Supplied records ▸
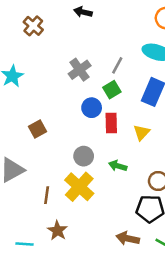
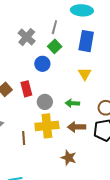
red rectangle: (111, 123) -> (26, 89), moved
yellow cross: (79, 187) -> (47, 126), turned -35
brown star: (57, 231) -> (69, 158), moved
brown arrow: (128, 238) -> (77, 127), moved

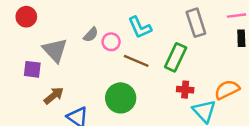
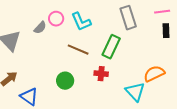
pink circle: (111, 42) -> (56, 19), moved
red cross: (185, 90) -> (101, 74), moved
green circle: (121, 98) -> (65, 81), size x0.7

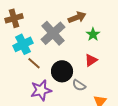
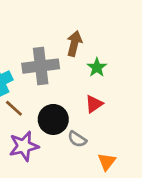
brown arrow: (77, 17) -> (74, 44), turned -54
gray cross: (53, 33) -> (41, 66), turned 35

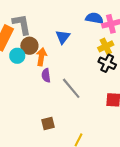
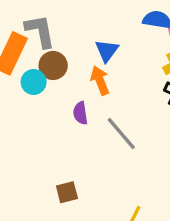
orange arrow: (41, 57) -> (100, 80), moved, turned -30
brown square: (48, 123) -> (67, 192), moved

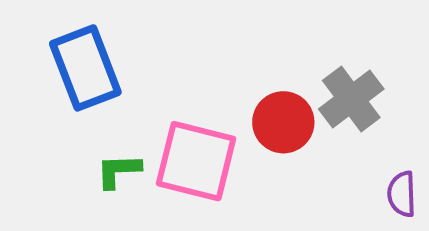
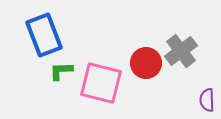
green L-shape: (118, 171) -> (61, 71), moved

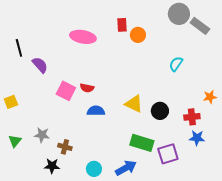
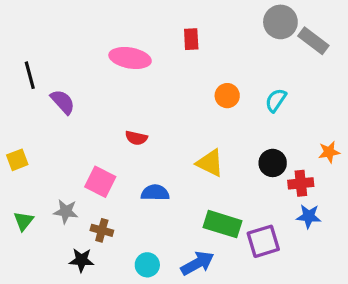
orange circle: (138, 35) -> (227, 96), moved
pink square: (66, 91) -> (100, 182), moved
blue semicircle: (96, 111) -> (155, 193), moved
black circle: (160, 111) -> (273, 163), moved

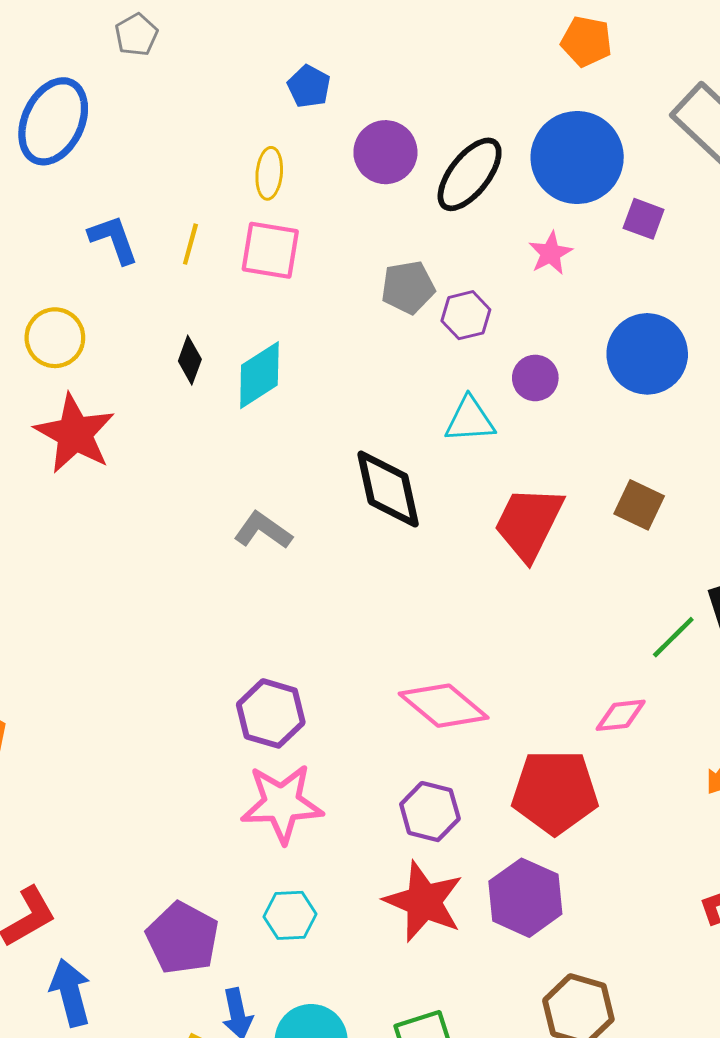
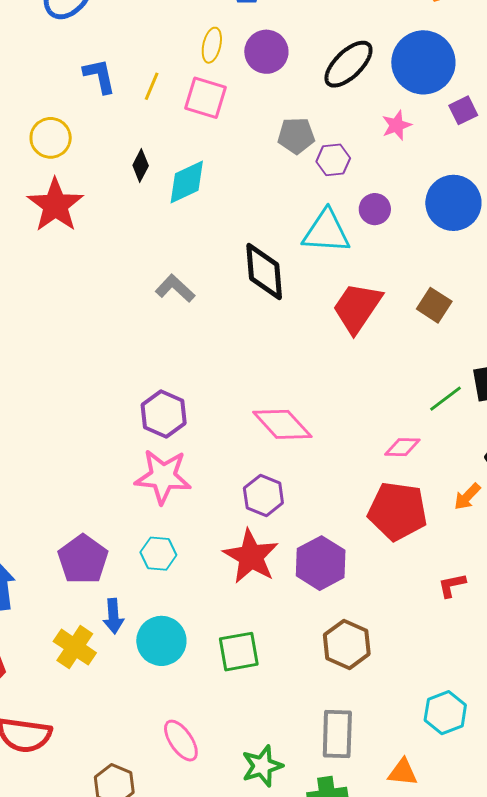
purple circle: (385, 152) -> (266, 52), moved
purple square: (644, 219) -> (463, 110), turned 36
cyan triangle: (470, 420) -> (326, 232), size x1.4
red pentagon: (555, 792) -> (398, 511), moved

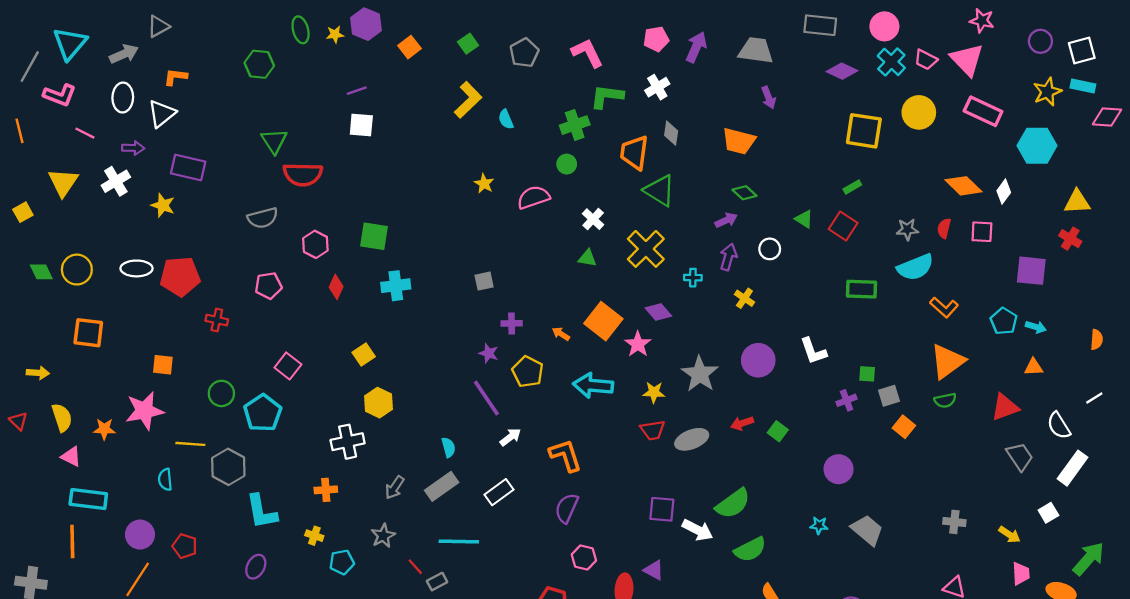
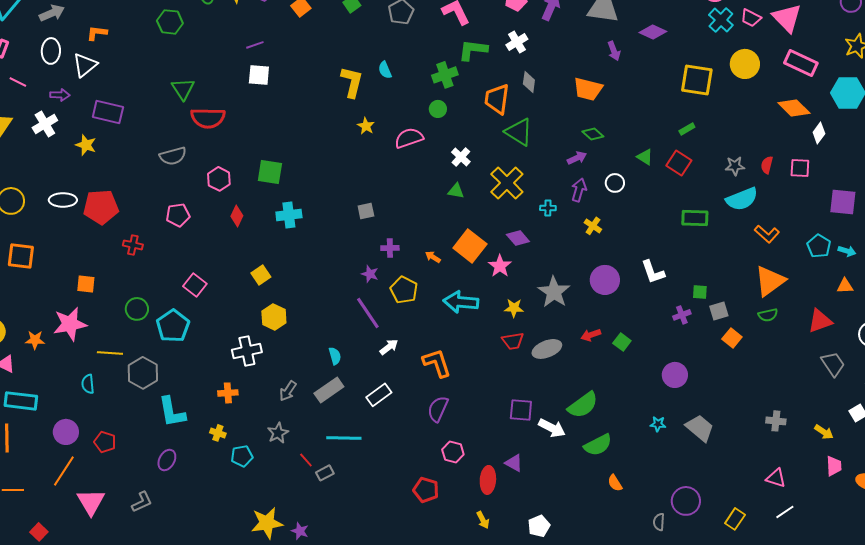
purple diamond: (842, 71) -> (653, 32), moved
yellow L-shape: (468, 100) -> (352, 82), moved, turned -32
orange diamond: (964, 186) -> (794, 108), moved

Task description ▸
All lines in the entries above that hold the word "diamond" need to be copied.

Your response ▸
purple diamond: (842, 71) -> (653, 32), moved
orange diamond: (964, 186) -> (794, 108), moved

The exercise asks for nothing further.